WHAT TO PRODUCE: From the entries below, return only the lines starting at the one that contains "blue hat: 13 -> 11" and ending at the one that contains "pink hammer: 3 -> 0", exactly as they stand.

Object transformation records:
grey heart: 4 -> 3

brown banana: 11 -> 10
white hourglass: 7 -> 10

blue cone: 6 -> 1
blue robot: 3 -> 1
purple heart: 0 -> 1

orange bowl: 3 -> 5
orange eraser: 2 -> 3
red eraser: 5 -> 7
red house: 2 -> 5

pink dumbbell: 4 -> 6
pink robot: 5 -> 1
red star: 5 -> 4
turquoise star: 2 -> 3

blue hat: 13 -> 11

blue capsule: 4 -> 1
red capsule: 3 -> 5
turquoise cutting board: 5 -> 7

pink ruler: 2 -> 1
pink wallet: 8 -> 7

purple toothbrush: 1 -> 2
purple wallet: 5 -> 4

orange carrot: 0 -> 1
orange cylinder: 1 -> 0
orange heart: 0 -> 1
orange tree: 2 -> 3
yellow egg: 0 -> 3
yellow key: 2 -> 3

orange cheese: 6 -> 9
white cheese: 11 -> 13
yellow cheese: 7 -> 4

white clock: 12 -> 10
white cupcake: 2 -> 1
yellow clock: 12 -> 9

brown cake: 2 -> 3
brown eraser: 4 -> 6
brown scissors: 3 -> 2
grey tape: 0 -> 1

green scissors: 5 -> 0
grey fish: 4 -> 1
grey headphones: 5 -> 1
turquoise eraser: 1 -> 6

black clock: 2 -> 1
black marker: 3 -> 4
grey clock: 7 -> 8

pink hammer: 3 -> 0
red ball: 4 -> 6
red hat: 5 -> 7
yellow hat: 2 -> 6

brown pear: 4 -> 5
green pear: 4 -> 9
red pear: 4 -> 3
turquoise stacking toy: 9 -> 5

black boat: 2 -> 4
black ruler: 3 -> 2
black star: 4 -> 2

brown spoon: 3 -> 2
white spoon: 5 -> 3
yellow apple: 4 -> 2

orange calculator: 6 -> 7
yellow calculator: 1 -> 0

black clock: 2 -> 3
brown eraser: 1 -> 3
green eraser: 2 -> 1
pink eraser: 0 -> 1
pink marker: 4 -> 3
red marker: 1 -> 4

SOLUTION FOR THIS PROBLEM:
blue hat: 13 -> 11

blue capsule: 4 -> 1
red capsule: 3 -> 5
turquoise cutting board: 5 -> 7

pink ruler: 2 -> 1
pink wallet: 8 -> 7

purple toothbrush: 1 -> 2
purple wallet: 5 -> 4

orange carrot: 0 -> 1
orange cylinder: 1 -> 0
orange heart: 0 -> 1
orange tree: 2 -> 3
yellow egg: 0 -> 3
yellow key: 2 -> 3

orange cheese: 6 -> 9
white cheese: 11 -> 13
yellow cheese: 7 -> 4

white clock: 12 -> 10
white cupcake: 2 -> 1
yellow clock: 12 -> 9

brown cake: 2 -> 3
brown eraser: 4 -> 6
brown scissors: 3 -> 2
grey tape: 0 -> 1

green scissors: 5 -> 0
grey fish: 4 -> 1
grey headphones: 5 -> 1
turquoise eraser: 1 -> 6

black clock: 2 -> 1
black marker: 3 -> 4
grey clock: 7 -> 8

pink hammer: 3 -> 0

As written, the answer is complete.